◆ **EXERCISE GOAL**: Print out every entry, keeping each line identical to the original.
::: RECORD EXTRACTS :::
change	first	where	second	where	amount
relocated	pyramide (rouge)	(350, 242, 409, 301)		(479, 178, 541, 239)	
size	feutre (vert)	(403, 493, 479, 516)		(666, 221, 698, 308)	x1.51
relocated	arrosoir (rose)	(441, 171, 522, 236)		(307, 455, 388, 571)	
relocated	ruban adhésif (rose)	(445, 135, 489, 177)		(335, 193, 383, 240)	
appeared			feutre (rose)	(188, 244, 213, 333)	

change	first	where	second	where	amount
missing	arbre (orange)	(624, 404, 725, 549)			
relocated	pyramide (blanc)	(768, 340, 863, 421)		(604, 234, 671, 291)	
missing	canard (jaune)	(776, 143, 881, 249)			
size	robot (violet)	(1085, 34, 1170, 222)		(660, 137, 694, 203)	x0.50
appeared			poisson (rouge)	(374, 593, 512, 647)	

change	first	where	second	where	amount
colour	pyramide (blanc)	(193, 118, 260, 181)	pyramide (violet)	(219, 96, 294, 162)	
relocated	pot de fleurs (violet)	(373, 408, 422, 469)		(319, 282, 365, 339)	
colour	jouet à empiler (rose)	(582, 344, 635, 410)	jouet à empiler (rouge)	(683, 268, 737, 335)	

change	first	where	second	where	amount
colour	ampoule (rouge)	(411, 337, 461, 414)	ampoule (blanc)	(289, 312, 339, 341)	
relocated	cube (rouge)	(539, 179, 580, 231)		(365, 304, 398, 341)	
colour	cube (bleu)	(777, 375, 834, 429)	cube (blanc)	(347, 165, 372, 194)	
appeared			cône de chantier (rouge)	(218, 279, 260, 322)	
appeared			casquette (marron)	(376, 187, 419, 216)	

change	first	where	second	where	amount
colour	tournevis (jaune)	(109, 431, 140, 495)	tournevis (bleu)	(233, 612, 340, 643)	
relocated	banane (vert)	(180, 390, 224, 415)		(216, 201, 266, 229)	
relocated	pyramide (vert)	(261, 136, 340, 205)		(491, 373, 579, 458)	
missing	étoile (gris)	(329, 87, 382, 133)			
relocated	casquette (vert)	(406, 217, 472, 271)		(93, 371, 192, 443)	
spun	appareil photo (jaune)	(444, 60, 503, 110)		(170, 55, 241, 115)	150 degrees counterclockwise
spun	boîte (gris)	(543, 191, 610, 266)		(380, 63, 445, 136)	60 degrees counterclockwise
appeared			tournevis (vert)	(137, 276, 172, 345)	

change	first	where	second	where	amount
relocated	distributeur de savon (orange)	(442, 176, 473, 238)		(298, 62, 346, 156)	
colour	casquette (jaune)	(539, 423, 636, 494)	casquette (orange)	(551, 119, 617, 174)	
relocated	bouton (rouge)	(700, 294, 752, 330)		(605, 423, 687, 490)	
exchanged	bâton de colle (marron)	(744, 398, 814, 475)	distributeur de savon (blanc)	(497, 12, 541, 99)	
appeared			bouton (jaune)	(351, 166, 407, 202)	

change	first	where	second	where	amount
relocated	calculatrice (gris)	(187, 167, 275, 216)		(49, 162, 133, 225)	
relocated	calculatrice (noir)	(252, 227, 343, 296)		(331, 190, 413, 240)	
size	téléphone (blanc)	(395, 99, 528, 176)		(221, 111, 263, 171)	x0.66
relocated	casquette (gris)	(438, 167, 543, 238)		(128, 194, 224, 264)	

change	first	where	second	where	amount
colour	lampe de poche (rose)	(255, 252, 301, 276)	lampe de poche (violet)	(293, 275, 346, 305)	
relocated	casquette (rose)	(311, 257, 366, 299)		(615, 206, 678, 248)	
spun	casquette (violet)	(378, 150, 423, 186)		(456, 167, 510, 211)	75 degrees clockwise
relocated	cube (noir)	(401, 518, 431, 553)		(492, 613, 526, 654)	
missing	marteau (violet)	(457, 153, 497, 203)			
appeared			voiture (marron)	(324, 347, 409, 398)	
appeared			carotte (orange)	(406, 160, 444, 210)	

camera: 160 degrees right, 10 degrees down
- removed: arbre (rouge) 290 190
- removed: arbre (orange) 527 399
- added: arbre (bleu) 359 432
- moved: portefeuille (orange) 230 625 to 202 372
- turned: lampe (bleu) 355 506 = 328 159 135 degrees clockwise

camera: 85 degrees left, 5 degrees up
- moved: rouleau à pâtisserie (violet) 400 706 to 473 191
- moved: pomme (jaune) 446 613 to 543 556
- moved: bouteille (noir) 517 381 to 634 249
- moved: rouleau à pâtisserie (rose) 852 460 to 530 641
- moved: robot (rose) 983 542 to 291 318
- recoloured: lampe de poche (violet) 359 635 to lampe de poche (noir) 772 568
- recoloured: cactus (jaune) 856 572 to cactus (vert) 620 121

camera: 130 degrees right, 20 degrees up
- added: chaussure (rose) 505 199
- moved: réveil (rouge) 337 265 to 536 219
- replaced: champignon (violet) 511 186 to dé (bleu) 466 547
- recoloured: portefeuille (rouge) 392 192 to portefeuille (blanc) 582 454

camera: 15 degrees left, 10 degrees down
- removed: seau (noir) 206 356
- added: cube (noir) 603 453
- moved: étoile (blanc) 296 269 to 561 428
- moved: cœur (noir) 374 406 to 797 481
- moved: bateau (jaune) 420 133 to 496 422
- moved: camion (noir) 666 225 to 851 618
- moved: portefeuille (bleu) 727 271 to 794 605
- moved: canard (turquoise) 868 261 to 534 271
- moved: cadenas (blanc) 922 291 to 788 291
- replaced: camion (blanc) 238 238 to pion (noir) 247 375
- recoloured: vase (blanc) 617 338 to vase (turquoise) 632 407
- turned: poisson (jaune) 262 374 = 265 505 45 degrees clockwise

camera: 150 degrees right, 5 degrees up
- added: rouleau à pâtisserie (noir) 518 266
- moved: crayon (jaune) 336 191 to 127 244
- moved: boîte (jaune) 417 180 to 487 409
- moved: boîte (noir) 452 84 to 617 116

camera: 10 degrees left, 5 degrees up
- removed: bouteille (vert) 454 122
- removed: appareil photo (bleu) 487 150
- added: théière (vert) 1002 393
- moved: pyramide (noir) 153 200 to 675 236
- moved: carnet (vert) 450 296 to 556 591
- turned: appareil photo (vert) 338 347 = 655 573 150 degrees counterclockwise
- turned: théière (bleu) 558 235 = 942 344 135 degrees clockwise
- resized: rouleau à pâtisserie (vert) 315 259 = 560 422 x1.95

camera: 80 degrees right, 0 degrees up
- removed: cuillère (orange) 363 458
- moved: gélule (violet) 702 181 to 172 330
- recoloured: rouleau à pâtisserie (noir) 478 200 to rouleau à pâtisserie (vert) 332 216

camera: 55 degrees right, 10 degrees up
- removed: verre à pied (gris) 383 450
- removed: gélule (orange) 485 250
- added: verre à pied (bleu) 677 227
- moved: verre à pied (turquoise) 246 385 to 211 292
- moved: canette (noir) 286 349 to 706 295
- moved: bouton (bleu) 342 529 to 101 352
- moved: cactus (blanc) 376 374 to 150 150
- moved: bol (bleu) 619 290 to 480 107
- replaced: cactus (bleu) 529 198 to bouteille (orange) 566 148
:::
◆ **SOLVED EXERCISE**:
change	first	where	second	where	amount
relocated	pyramide (rouge)	(350, 242, 409, 301)		(479, 178, 541, 239)	
size	feutre (vert)	(403, 493, 479, 516)		(666, 221, 698, 308)	x1.51
relocated	arrosoir (rose)	(441, 171, 522, 236)		(307, 455, 388, 571)	
relocated	ruban adhésif (rose)	(445, 135, 489, 177)		(335, 193, 383, 240)	
appeared			feutre (rose)	(188, 244, 213, 333)	

change	first	where	second	where	amount
missing	arbre (orange)	(624, 404, 725, 549)			
relocated	pyramide (blanc)	(768, 340, 863, 421)		(604, 234, 671, 291)	
missing	canard (jaune)	(776, 143, 881, 249)			
size	robot (violet)	(1085, 34, 1170, 222)		(660, 137, 694, 203)	x0.50
appeared			poisson (rouge)	(374, 593, 512, 647)	

change	first	where	second	where	amount
colour	pyramide (blanc)	(193, 118, 260, 181)	pyramide (violet)	(219, 96, 294, 162)	
relocated	pot de fleurs (violet)	(373, 408, 422, 469)		(319, 282, 365, 339)	
colour	jouet à empiler (rose)	(582, 344, 635, 410)	jouet à empiler (rouge)	(683, 268, 737, 335)	

change	first	where	second	where	amount
colour	ampoule (rouge)	(411, 337, 461, 414)	ampoule (blanc)	(289, 312, 339, 341)	
relocated	cube (rouge)	(539, 179, 580, 231)		(365, 304, 398, 341)	
colour	cube (bleu)	(777, 375, 834, 429)	cube (blanc)	(347, 165, 372, 194)	
appeared			cône de chantier (rouge)	(218, 279, 260, 322)	
appeared			casquette (marron)	(376, 187, 419, 216)	

change	first	where	second	where	amount
colour	tournevis (jaune)	(109, 431, 140, 495)	tournevis (bleu)	(233, 612, 340, 643)	
relocated	banane (vert)	(180, 390, 224, 415)		(216, 201, 266, 229)	
relocated	pyramide (vert)	(261, 136, 340, 205)		(491, 373, 579, 458)	
missing	étoile (gris)	(329, 87, 382, 133)			
relocated	casquette (vert)	(406, 217, 472, 271)		(93, 371, 192, 443)	
spun	appareil photo (jaune)	(444, 60, 503, 110)		(170, 55, 241, 115)	150 degrees counterclockwise
spun	boîte (gris)	(543, 191, 610, 266)		(380, 63, 445, 136)	60 degrees counterclockwise
appeared			tournevis (vert)	(137, 276, 172, 345)	

change	first	where	second	where	amount
relocated	distributeur de savon (orange)	(442, 176, 473, 238)		(298, 62, 346, 156)	
colour	casquette (jaune)	(539, 423, 636, 494)	casquette (orange)	(551, 119, 617, 174)	
relocated	bouton (rouge)	(700, 294, 752, 330)		(605, 423, 687, 490)	
exchanged	bâton de colle (marron)	(744, 398, 814, 475)	distributeur de savon (blanc)	(497, 12, 541, 99)	
appeared			bouton (jaune)	(351, 166, 407, 202)	

change	first	where	second	where	amount
relocated	calculatrice (gris)	(187, 167, 275, 216)		(49, 162, 133, 225)	
relocated	calculatrice (noir)	(252, 227, 343, 296)		(331, 190, 413, 240)	
size	téléphone (blanc)	(395, 99, 528, 176)		(221, 111, 263, 171)	x0.66
relocated	casquette (gris)	(438, 167, 543, 238)		(128, 194, 224, 264)	

change	first	where	second	where	amount
colour	lampe de poche (rose)	(255, 252, 301, 276)	lampe de poche (violet)	(293, 275, 346, 305)	
relocated	casquette (rose)	(311, 257, 366, 299)		(615, 206, 678, 248)	
spun	casquette (violet)	(378, 150, 423, 186)		(456, 167, 510, 211)	75 degrees clockwise
relocated	cube (noir)	(401, 518, 431, 553)		(492, 613, 526, 654)	
missing	marteau (violet)	(457, 153, 497, 203)			
appeared			voiture (marron)	(324, 347, 409, 398)	
appeared			carotte (orange)	(406, 160, 444, 210)	

camera: 160 degrees right, 10 degrees down
- removed: arbre (rouge) 290 190
- removed: arbre (orange) 527 399
- added: arbre (bleu) 359 432
- moved: portefeuille (orange) 230 625 to 202 372
- turned: lampe (bleu) 355 506 = 328 159 135 degrees clockwise

camera: 85 degrees left, 5 degrees up
- moved: rouleau à pâtisserie (violet) 400 706 to 473 191
- moved: pomme (jaune) 446 613 to 543 556
- moved: bouteille (noir) 517 381 to 634 249
- moved: rouleau à pâtisserie (rose) 852 460 to 530 641
- moved: robot (rose) 983 542 to 291 318
- recoloured: lampe de poche (violet) 359 635 to lampe de poche (noir) 772 568
- recoloured: cactus (jaune) 856 572 to cactus (vert) 620 121

camera: 130 degrees right, 20 degrees up
- added: chaussure (rose) 505 199
- moved: réveil (rouge) 337 265 to 536 219
- replaced: champignon (violet) 511 186 to dé (bleu) 466 547
- recoloured: portefeuille (rouge) 392 192 to portefeuille (blanc) 582 454

camera: 15 degrees left, 10 degrees down
- removed: seau (noir) 206 356
- added: cube (noir) 603 453
- moved: étoile (blanc) 296 269 to 561 428
- moved: cœur (noir) 374 406 to 797 481
- moved: bateau (jaune) 420 133 to 496 422
- moved: camion (noir) 666 225 to 851 618
- moved: portefeuille (bleu) 727 271 to 794 605
- moved: canard (turquoise) 868 261 to 534 271
- moved: cadenas (blanc) 922 291 to 788 291
- replaced: camion (blanc) 238 238 to pion (noir) 247 375
- recoloured: vase (blanc) 617 338 to vase (turquoise) 632 407
- turned: poisson (jaune) 262 374 = 265 505 45 degrees clockwise

camera: 150 degrees right, 5 degrees up
- added: rouleau à pâtisserie (noir) 518 266
- moved: crayon (jaune) 336 191 to 127 244
- moved: boîte (jaune) 417 180 to 487 409
- moved: boîte (noir) 452 84 to 617 116

camera: 10 degrees left, 5 degrees up
- removed: bouteille (vert) 454 122
- removed: appareil photo (bleu) 487 150
- added: théière (vert) 1002 393
- moved: pyramide (noir) 153 200 to 675 236
- moved: carnet (vert) 450 296 to 556 591
- turned: appareil photo (vert) 338 347 = 655 573 150 degrees counterclockwise
- turned: théière (bleu) 558 235 = 942 344 135 degrees clockwise
- resized: rouleau à pâtisserie (vert) 315 259 = 560 422 x1.95

camera: 80 degrees right, 0 degrees up
- removed: cuillère (orange) 363 458
- moved: gélule (violet) 702 181 to 172 330
- recoloured: rouleau à pâtisserie (noir) 478 200 to rouleau à pâtisserie (vert) 332 216

camera: 55 degrees right, 10 degrees up
- removed: verre à pied (gris) 383 450
- removed: gélule (orange) 485 250
- added: verre à pied (bleu) 677 227
- moved: verre à pied (turquoise) 246 385 to 211 292
- moved: canette (noir) 286 349 to 706 295
- moved: bouton (bleu) 342 529 to 101 352
- moved: cactus (blanc) 376 374 to 150 150
- moved: bol (bleu) 619 290 to 480 107
- replaced: cactus (bleu) 529 198 to bouteille (orange) 566 148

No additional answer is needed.